Entries shown:
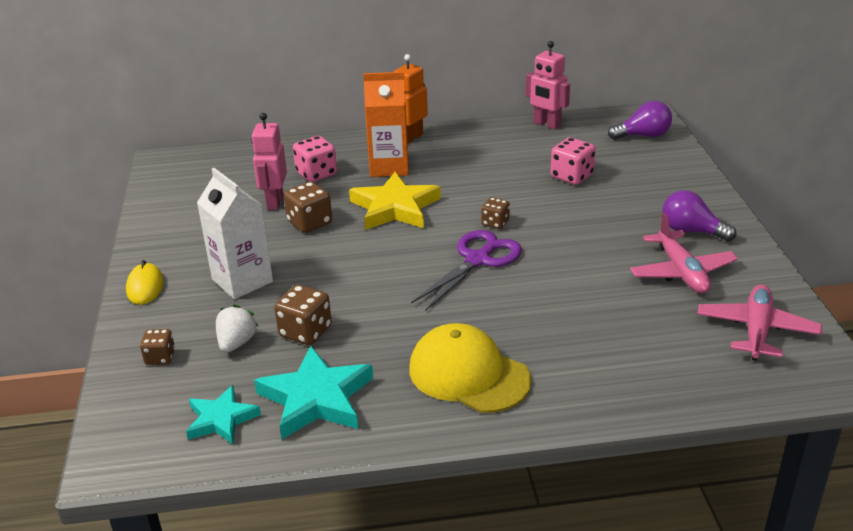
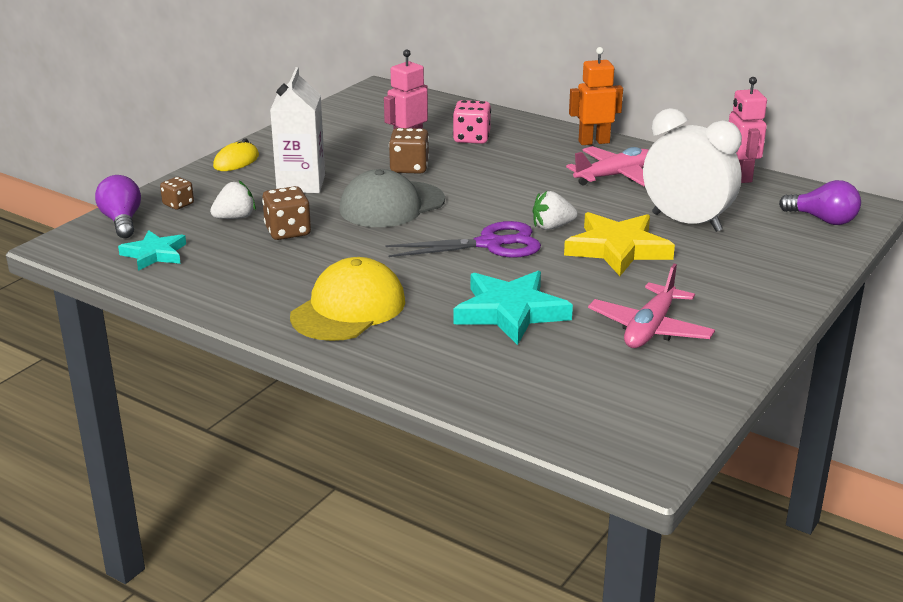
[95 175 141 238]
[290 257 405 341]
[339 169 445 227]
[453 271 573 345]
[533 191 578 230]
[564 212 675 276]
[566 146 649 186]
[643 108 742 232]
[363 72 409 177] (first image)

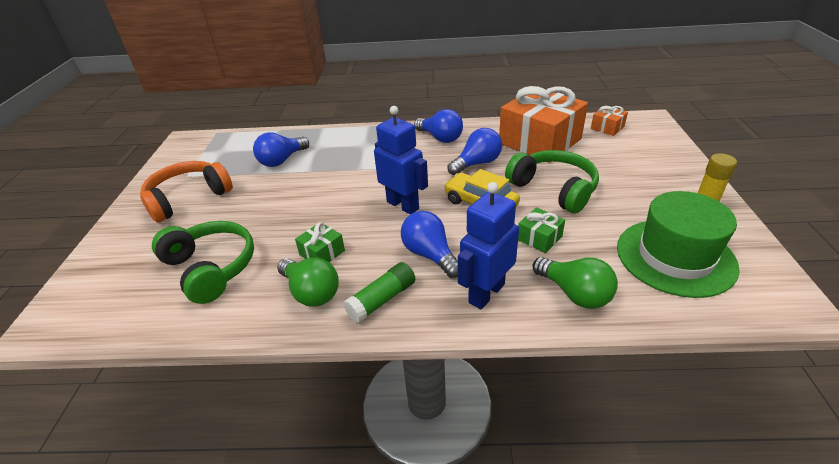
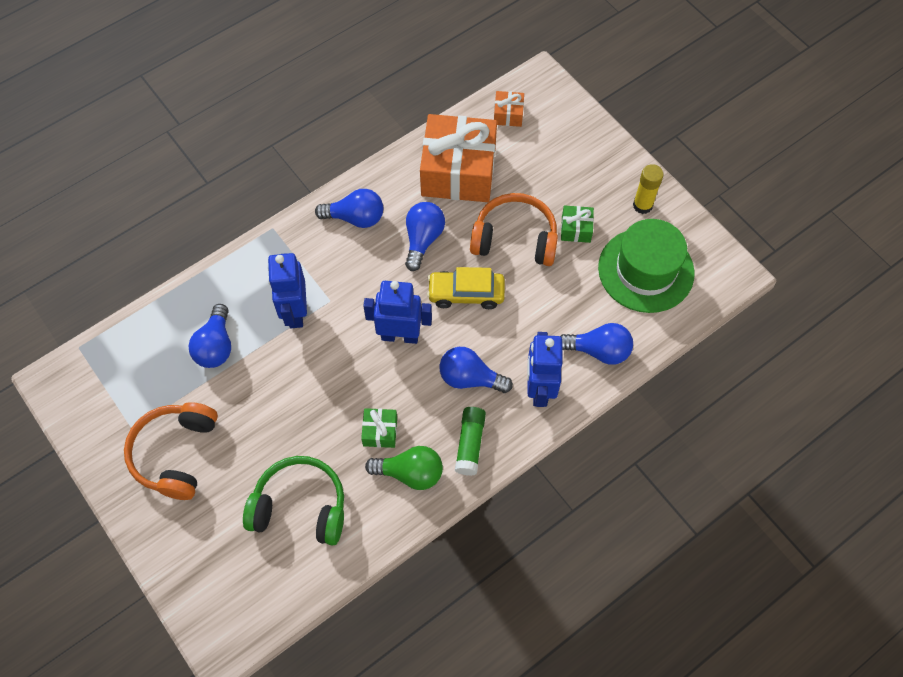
[268 253 307 328]
[470 193 558 266]
[560 323 633 365]
[561 205 594 243]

About this exercise:
Omit the pictures, then copy out all the data exactly as it stands.

Answer section:
[95 175 141 238]
[290 257 405 341]
[339 169 445 227]
[453 271 573 345]
[533 191 578 230]
[564 212 675 276]
[566 146 649 186]
[643 108 742 232]
[363 72 409 177] (first image)

[268 253 307 328]
[470 193 558 266]
[560 323 633 365]
[561 205 594 243]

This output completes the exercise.